DIRECTIONS> Exact copies of the lines from the line containing "IC7 pin E: SIG14 -> SIG23" through the last line of the entries below are the whole answer.

EXERCISE DATA>
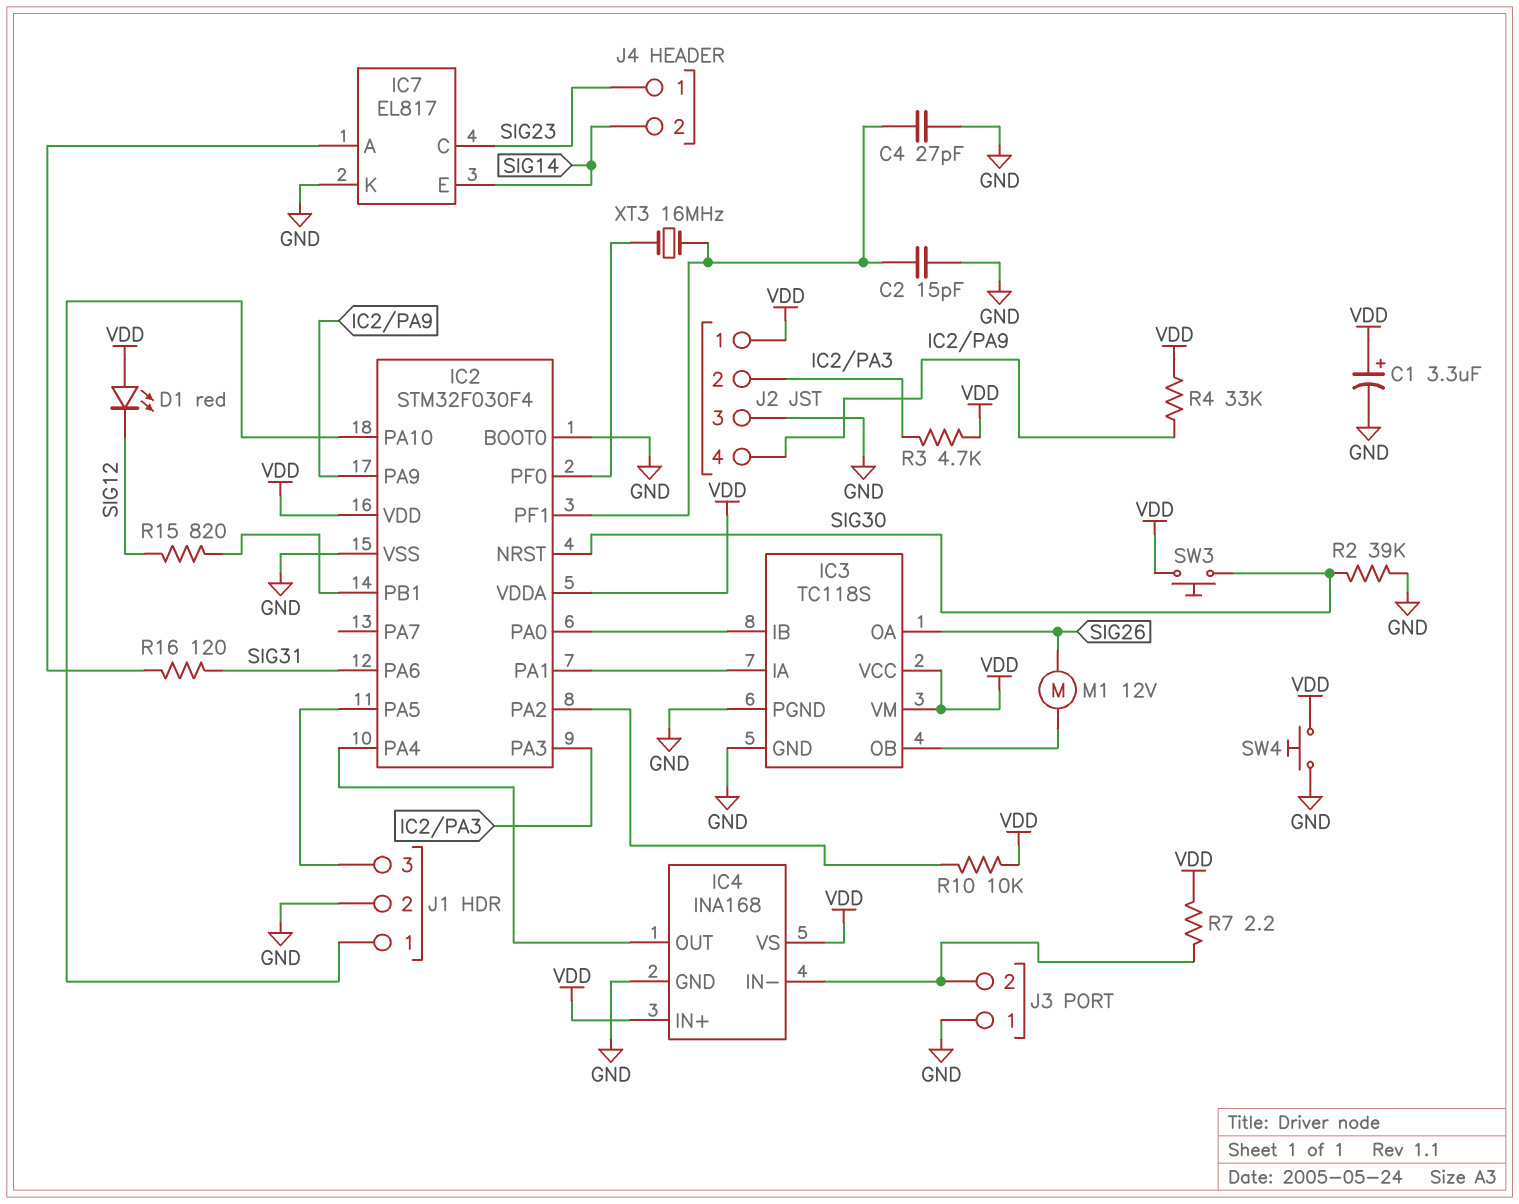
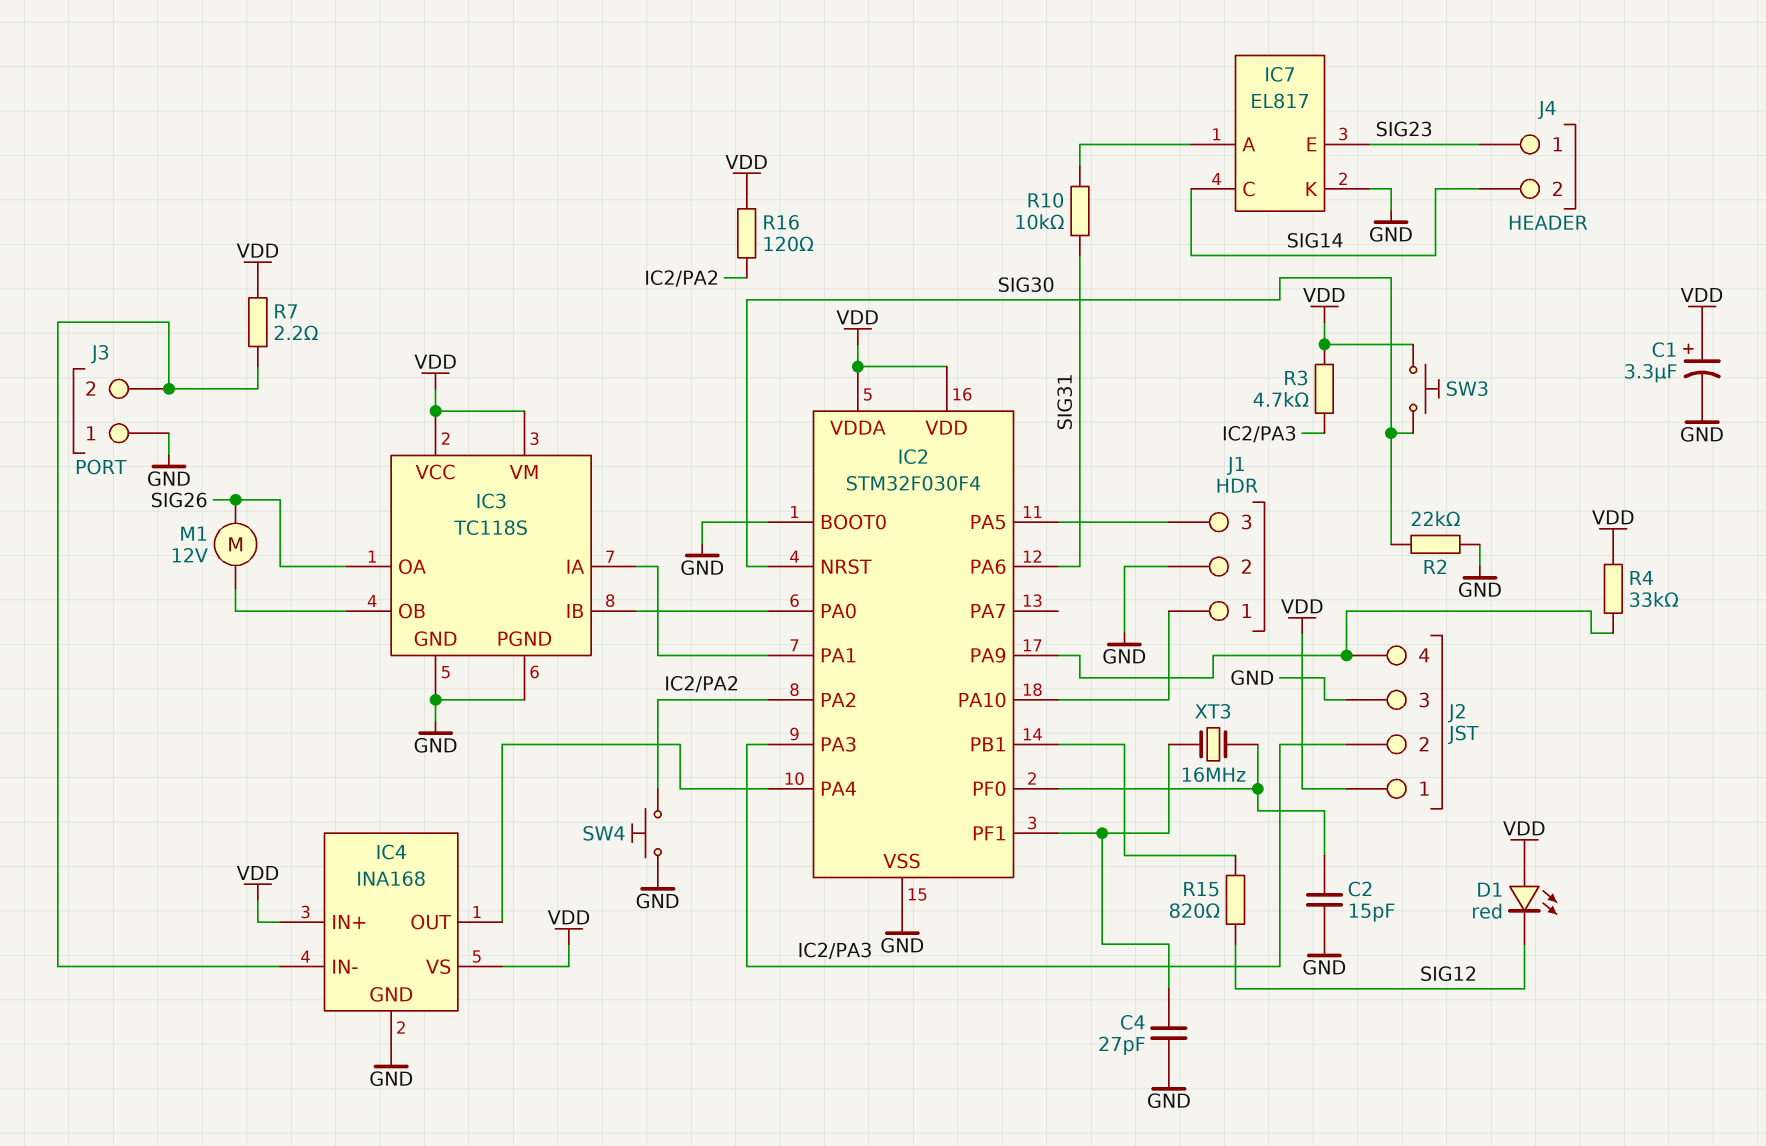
C2: 15pF (GND, IC2/PF1) -> 15pF (GND, IC2/PF0)
IC7 pin C: SIG23 -> SIG14
IC7 pin E: SIG14 -> SIG23
R2: 39k (GND, SIG30) -> 22k (GND, SIG30)
R10: 10k (IC2/PA2, VDD) -> 10k (IC7/A, SIG31)
R16: 120 (IC7/A, SIG31) -> 120 (IC2/PA2, VDD)
SW4: button (GND, VDD) -> button (GND, IC2/PA2)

RESPONSE FOR THIS EXERCISE>
IC7 pin E: SIG14 -> SIG23
R2: 39k (GND, SIG30) -> 22k (GND, SIG30)
R10: 10k (IC2/PA2, VDD) -> 10k (IC7/A, SIG31)
R16: 120 (IC7/A, SIG31) -> 120 (IC2/PA2, VDD)
SW4: button (GND, VDD) -> button (GND, IC2/PA2)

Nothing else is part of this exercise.